>>>

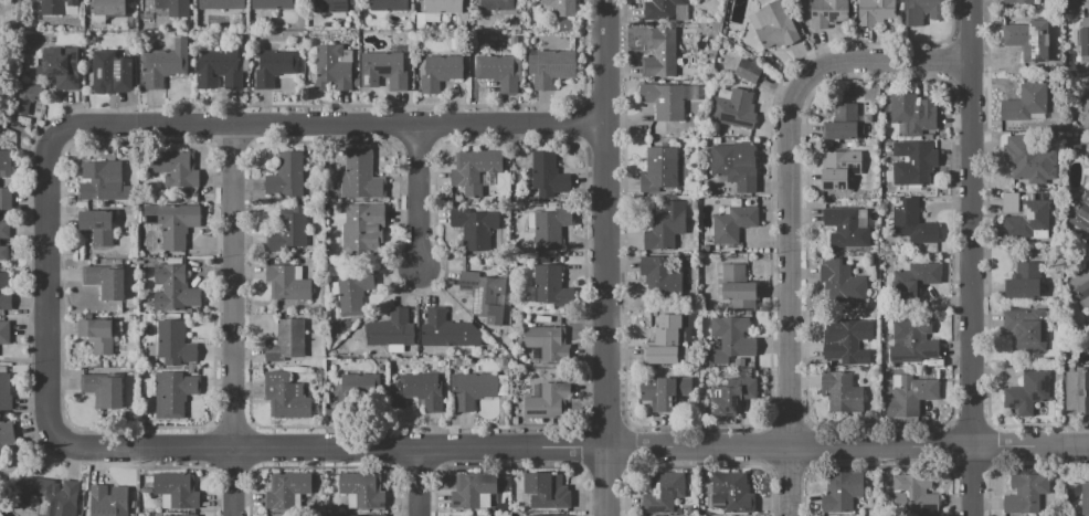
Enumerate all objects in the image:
building: (1018, 1)
building: (1083, 3)
building: (221, 4)
building: (274, 4)
building: (331, 5)
building: (388, 5)
building: (442, 6)
building: (499, 6)
building: (58, 7)
building: (172, 7)
building: (557, 8)
building: (106, 9)
building: (665, 9)
building: (875, 11)
building: (922, 11)
building: (828, 13)
building: (565, 25)
building: (773, 25)
road: (5, 37)
building: (1082, 38)
building: (1029, 40)
building: (660, 53)
road: (605, 61)
building: (164, 63)
building: (222, 66)
building: (275, 66)
building: (551, 67)
building: (61, 68)
building: (332, 69)
building: (383, 70)
building: (747, 70)
building: (500, 71)
building: (440, 72)
building: (111, 73)
building: (27, 96)
building: (664, 100)
building: (1084, 102)
building: (1026, 104)
building: (733, 108)
building: (912, 114)
building: (842, 122)
road: (336, 124)
road: (25, 133)
building: (914, 162)
building: (1025, 162)
building: (5, 163)
building: (735, 164)
building: (661, 165)
building: (176, 168)
building: (839, 168)
building: (474, 169)
building: (548, 174)
building: (288, 176)
building: (360, 176)
road: (794, 179)
building: (103, 181)
building: (852, 181)
road: (415, 193)
building: (6, 198)
building: (1080, 214)
building: (1027, 221)
building: (173, 222)
building: (913, 223)
building: (732, 224)
building: (98, 225)
building: (293, 225)
building: (363, 226)
building: (549, 226)
building: (664, 226)
building: (474, 227)
building: (845, 228)
building: (4, 230)
building: (3, 253)
road: (971, 257)
building: (660, 277)
building: (844, 280)
building: (914, 280)
building: (4, 281)
road: (49, 281)
building: (105, 281)
building: (1023, 281)
building: (287, 283)
building: (552, 286)
building: (1081, 286)
building: (173, 288)
building: (738, 289)
building: (343, 295)
building: (485, 296)
building: (5, 302)
road: (604, 319)
road: (230, 320)
building: (391, 329)
building: (1026, 329)
building: (448, 331)
building: (4, 333)
building: (97, 334)
building: (845, 339)
building: (730, 340)
building: (286, 341)
building: (663, 341)
building: (914, 341)
building: (547, 342)
building: (174, 343)
building: (354, 387)
building: (1076, 388)
building: (104, 390)
building: (472, 390)
building: (417, 392)
building: (664, 392)
building: (842, 392)
building: (1027, 392)
building: (4, 393)
building: (173, 394)
building: (910, 395)
building: (286, 397)
building: (731, 397)
building: (547, 400)
road: (630, 428)
building: (5, 435)
road: (571, 450)
road: (509, 466)
road: (324, 467)
road: (233, 469)
road: (417, 470)
road: (418, 482)
road: (796, 483)
building: (287, 489)
building: (176, 490)
building: (362, 490)
building: (472, 490)
building: (547, 490)
building: (663, 492)
building: (730, 492)
building: (841, 492)
building: (913, 492)
building: (1025, 493)
building: (48, 496)
building: (1085, 499)
building: (108, 501)
building: (133, 514)
building: (165, 515)
building: (360, 515)
building: (484, 515)
building: (549, 515)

<<<

→ Brief
Please output every record above exactly as written, leaving out the pictures.

→ Solution to the problem
Enumerate all objects in the image:
building: (1018, 1)
building: (1083, 3)
building: (221, 4)
building: (274, 4)
building: (331, 5)
building: (388, 5)
building: (442, 6)
building: (499, 6)
building: (58, 7)
building: (172, 7)
building: (557, 8)
building: (106, 9)
building: (665, 9)
building: (875, 11)
building: (922, 11)
building: (828, 13)
building: (565, 25)
building: (773, 25)
road: (5, 37)
building: (1082, 38)
building: (1029, 40)
building: (660, 53)
road: (605, 61)
building: (164, 63)
building: (222, 66)
building: (275, 66)
building: (551, 67)
building: (61, 68)
building: (332, 69)
building: (383, 70)
building: (747, 70)
building: (500, 71)
building: (440, 72)
building: (111, 73)
building: (27, 96)
building: (664, 100)
building: (1084, 102)
building: (1026, 104)
building: (733, 108)
building: (912, 114)
building: (842, 122)
road: (336, 124)
road: (25, 133)
building: (914, 162)
building: (1025, 162)
building: (5, 163)
building: (735, 164)
building: (661, 165)
building: (176, 168)
building: (839, 168)
building: (474, 169)
building: (548, 174)
building: (288, 176)
building: (360, 176)
road: (794, 179)
building: (103, 181)
building: (852, 181)
road: (415, 193)
building: (6, 198)
building: (1080, 214)
building: (1027, 221)
building: (173, 222)
building: (913, 223)
building: (732, 224)
building: (98, 225)
building: (293, 225)
building: (363, 226)
building: (549, 226)
building: (664, 226)
building: (474, 227)
building: (845, 228)
building: (4, 230)
building: (3, 253)
road: (971, 257)
building: (660, 277)
building: (844, 280)
building: (914, 280)
building: (4, 281)
road: (49, 281)
building: (105, 281)
building: (1023, 281)
building: (287, 283)
building: (552, 286)
building: (1081, 286)
building: (173, 288)
building: (738, 289)
building: (343, 295)
building: (485, 296)
building: (5, 302)
road: (604, 319)
road: (230, 320)
building: (391, 329)
building: (1026, 329)
building: (448, 331)
building: (4, 333)
building: (97, 334)
building: (845, 339)
building: (730, 340)
building: (286, 341)
building: (663, 341)
building: (914, 341)
building: (547, 342)
building: (174, 343)
building: (354, 387)
building: (1076, 388)
building: (104, 390)
building: (472, 390)
building: (417, 392)
building: (664, 392)
building: (842, 392)
building: (1027, 392)
building: (4, 393)
building: (173, 394)
building: (910, 395)
building: (286, 397)
building: (731, 397)
building: (547, 400)
road: (630, 428)
building: (5, 435)
road: (571, 450)
road: (509, 466)
road: (324, 467)
road: (233, 469)
road: (417, 470)
road: (418, 482)
road: (796, 483)
building: (287, 489)
building: (176, 490)
building: (362, 490)
building: (472, 490)
building: (547, 490)
building: (663, 492)
building: (730, 492)
building: (841, 492)
building: (913, 492)
building: (1025, 493)
building: (48, 496)
building: (1085, 499)
building: (108, 501)
building: (133, 514)
building: (165, 515)
building: (360, 515)
building: (484, 515)
building: (549, 515)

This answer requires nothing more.